━━━ SOURCE MATERIAL

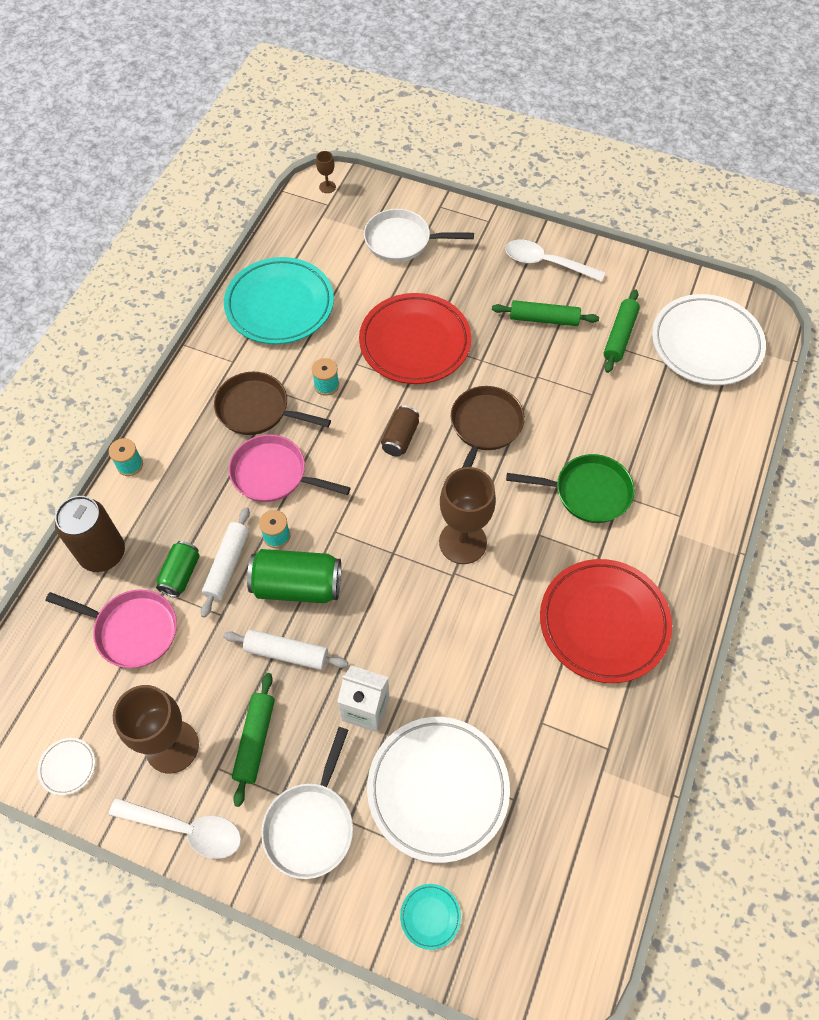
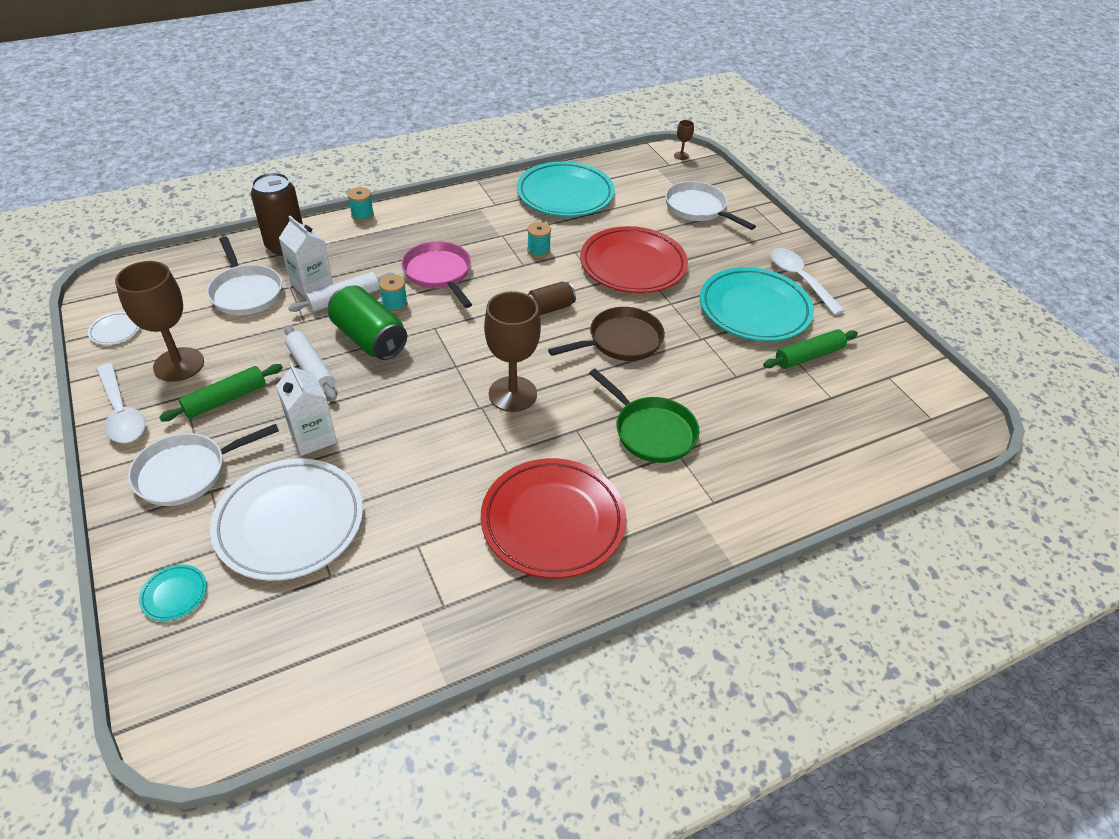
camera: 40 degrees right, 15 degrees down
(132, 630) = (246, 292): pink pan -> white pan
(180, 574) = (312, 285): green can -> white carton
(257, 409) = (476, 236): brown pan -> none
(544, 319) = (754, 309): green rolling pin -> turquoise plate
(706, 344) = (886, 408): white plate -> none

━━━━━━

Locate "(180, 574) = (312, 285): green" in the data above. Then repeat, exactly, its line and each line after it through the last, adding nothing.

(180, 574) = (312, 285): green can -> white carton
(257, 409) = (476, 236): brown pan -> none
(544, 319) = (754, 309): green rolling pin -> turquoise plate
(706, 344) = (886, 408): white plate -> none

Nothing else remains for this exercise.